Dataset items
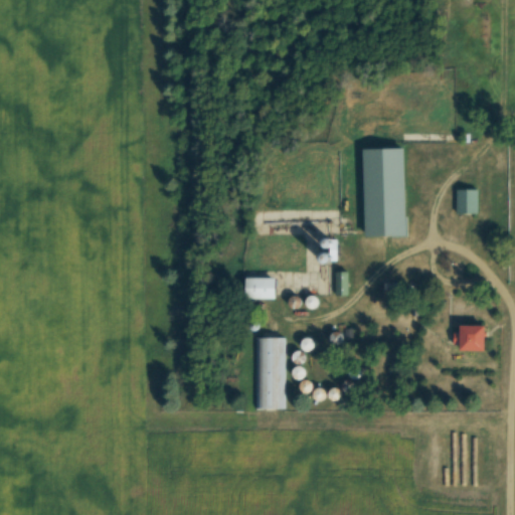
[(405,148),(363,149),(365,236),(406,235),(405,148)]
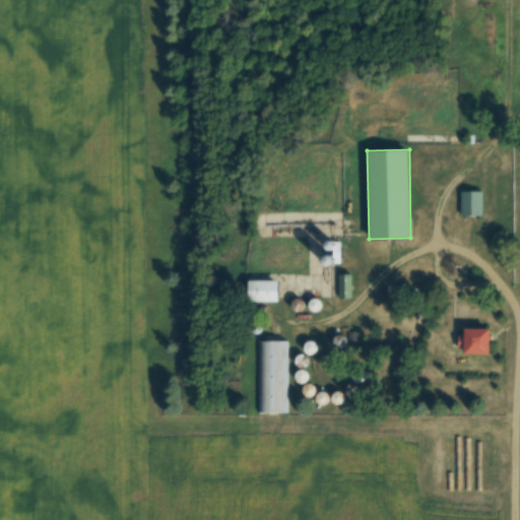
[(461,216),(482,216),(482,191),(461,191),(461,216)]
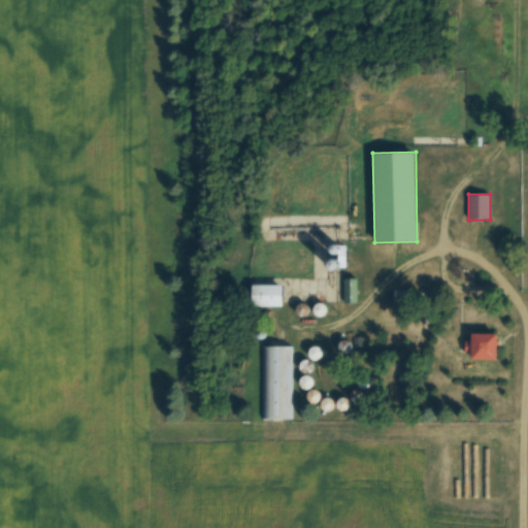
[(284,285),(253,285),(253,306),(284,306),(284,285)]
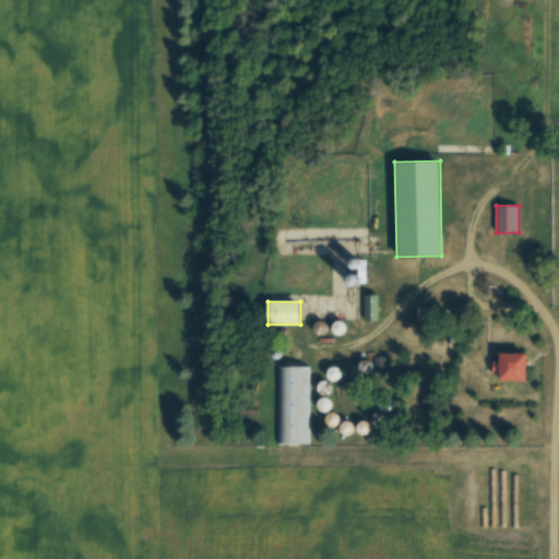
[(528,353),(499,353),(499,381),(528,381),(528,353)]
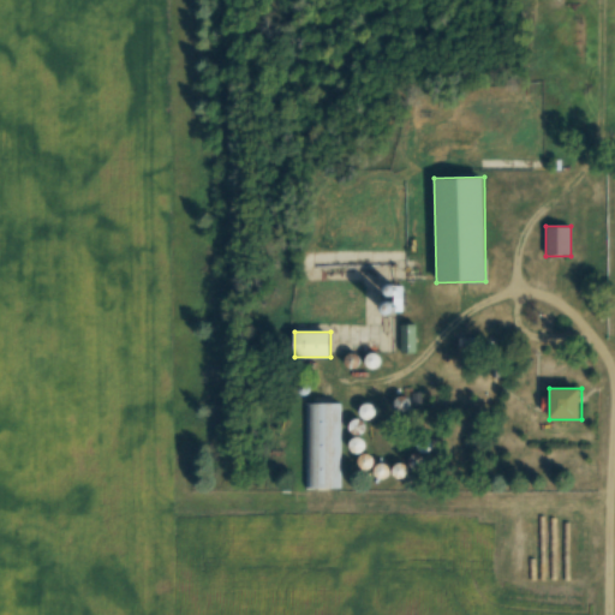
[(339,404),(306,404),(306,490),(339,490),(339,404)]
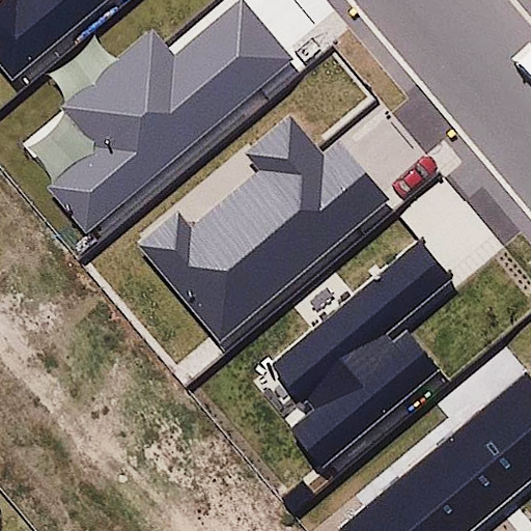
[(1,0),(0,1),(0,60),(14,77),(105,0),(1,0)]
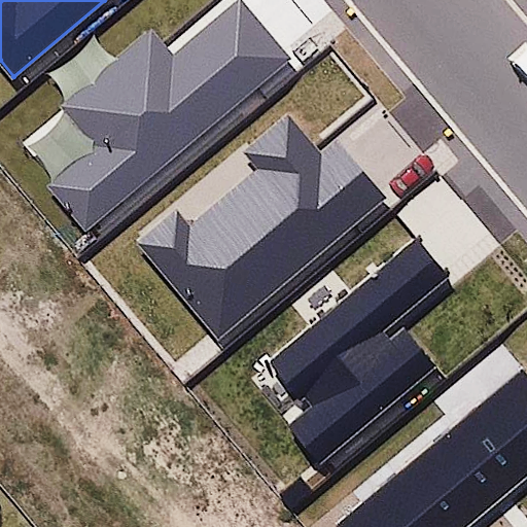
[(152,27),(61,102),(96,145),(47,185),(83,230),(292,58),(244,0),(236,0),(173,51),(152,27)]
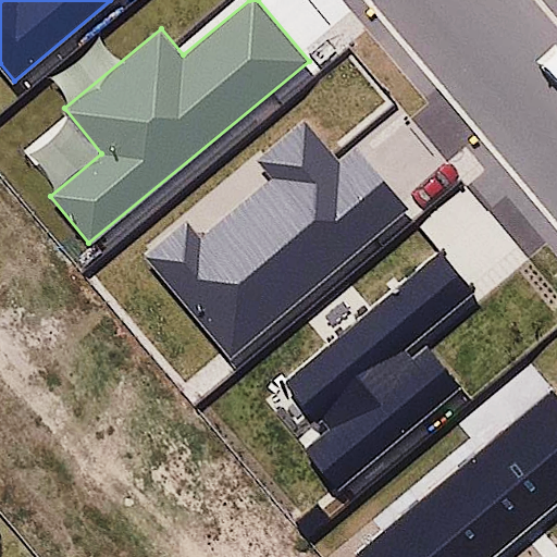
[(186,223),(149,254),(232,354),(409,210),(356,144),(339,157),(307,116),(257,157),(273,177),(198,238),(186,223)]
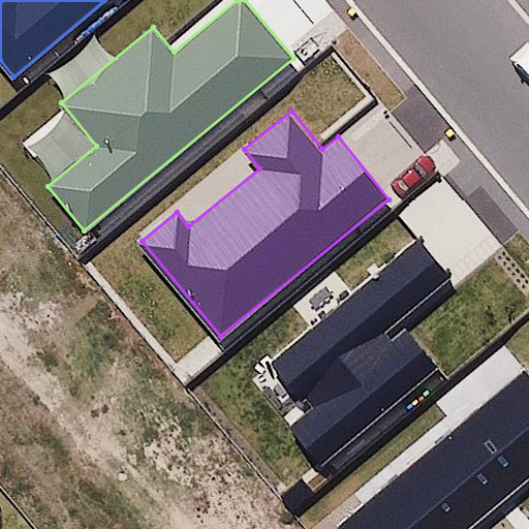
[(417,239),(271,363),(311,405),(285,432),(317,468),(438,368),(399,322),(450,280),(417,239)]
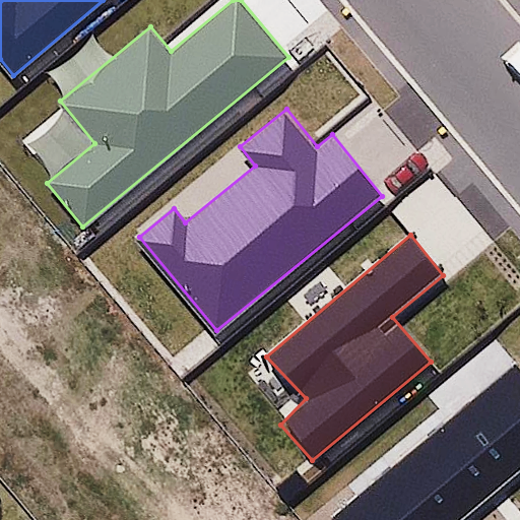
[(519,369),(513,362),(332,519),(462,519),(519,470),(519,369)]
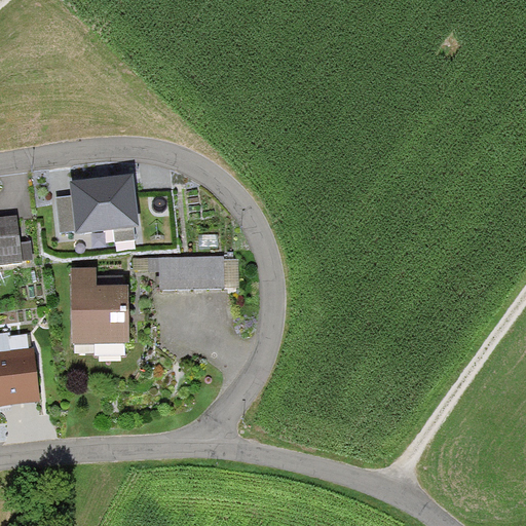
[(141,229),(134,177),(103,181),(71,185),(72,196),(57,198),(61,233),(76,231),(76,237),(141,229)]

**Exercise instructions:**
Transcribe exactly, and only, the lines from the one containing "[(1,0),(0,1),(0,60),(14,77),(105,0),(1,0)]" through the last line of the records above, both included; leave out the pictures.

**Solution to this exercise:**
[(1,0),(0,1),(0,60),(14,77),(105,0),(1,0)]
[(152,27),(61,102),(96,145),(47,185),(83,230),(292,58),(244,0),(236,0),(173,51),(152,27)]
[(186,223),(149,254),(232,354),(409,210),(356,144),(339,157),(307,116),(257,157),(273,177),(198,238),(186,223)]
[(417,239),(271,363),(311,405),(285,432),(317,468),(438,368),(399,322),(450,280),(417,239)]
[(519,369),(513,362),(332,519),(462,519),(519,470),(519,369)]
[(141,229),(134,177),(103,181),(71,185),(72,196),(57,198),(61,233),(76,231),(76,237),(141,229)]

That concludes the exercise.